- PROBLEM DETAILS -
Please give an exact copy of every line from the one holding "SW3: button (AGND, TRIG)" through the final line of the records below.

[[ AVAILABLE DATA, beginning ]]

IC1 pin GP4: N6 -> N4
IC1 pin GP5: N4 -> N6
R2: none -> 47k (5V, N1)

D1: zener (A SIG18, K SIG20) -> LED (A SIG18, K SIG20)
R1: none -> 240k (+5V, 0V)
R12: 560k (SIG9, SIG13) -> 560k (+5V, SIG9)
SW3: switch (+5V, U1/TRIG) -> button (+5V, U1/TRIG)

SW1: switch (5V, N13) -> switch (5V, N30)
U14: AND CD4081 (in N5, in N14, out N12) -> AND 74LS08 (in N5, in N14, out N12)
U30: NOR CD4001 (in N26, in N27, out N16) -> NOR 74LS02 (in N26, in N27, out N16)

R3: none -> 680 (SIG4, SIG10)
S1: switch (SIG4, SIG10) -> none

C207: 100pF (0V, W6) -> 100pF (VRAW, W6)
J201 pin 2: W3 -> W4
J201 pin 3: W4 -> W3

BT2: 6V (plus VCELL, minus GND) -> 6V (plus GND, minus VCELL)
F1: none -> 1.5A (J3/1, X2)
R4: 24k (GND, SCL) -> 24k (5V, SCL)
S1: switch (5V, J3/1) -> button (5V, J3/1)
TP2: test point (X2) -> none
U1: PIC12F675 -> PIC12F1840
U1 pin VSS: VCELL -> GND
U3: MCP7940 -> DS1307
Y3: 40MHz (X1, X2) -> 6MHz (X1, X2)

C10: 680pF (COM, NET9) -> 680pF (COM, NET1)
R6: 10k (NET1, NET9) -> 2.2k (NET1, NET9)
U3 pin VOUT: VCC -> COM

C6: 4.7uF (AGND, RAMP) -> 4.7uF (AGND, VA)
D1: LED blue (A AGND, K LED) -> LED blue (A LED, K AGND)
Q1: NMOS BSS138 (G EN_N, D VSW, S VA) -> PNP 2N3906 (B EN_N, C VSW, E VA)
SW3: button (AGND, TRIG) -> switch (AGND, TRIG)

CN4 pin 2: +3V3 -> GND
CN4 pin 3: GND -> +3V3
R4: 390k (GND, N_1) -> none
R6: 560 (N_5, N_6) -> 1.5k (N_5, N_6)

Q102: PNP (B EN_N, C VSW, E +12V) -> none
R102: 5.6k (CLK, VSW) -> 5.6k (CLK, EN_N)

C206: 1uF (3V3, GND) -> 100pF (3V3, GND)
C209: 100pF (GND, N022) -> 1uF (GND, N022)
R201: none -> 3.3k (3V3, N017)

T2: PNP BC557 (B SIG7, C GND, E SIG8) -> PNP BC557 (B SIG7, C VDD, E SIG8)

[[ AVAILABLE DATA, end ]]

- TASK RESULT -
SW3: button (AGND, TRIG) -> switch (AGND, TRIG)

CN4 pin 2: +3V3 -> GND
CN4 pin 3: GND -> +3V3
R4: 390k (GND, N_1) -> none
R6: 560 (N_5, N_6) -> 1.5k (N_5, N_6)

Q102: PNP (B EN_N, C VSW, E +12V) -> none
R102: 5.6k (CLK, VSW) -> 5.6k (CLK, EN_N)

C206: 1uF (3V3, GND) -> 100pF (3V3, GND)
C209: 100pF (GND, N022) -> 1uF (GND, N022)
R201: none -> 3.3k (3V3, N017)

T2: PNP BC557 (B SIG7, C GND, E SIG8) -> PNP BC557 (B SIG7, C VDD, E SIG8)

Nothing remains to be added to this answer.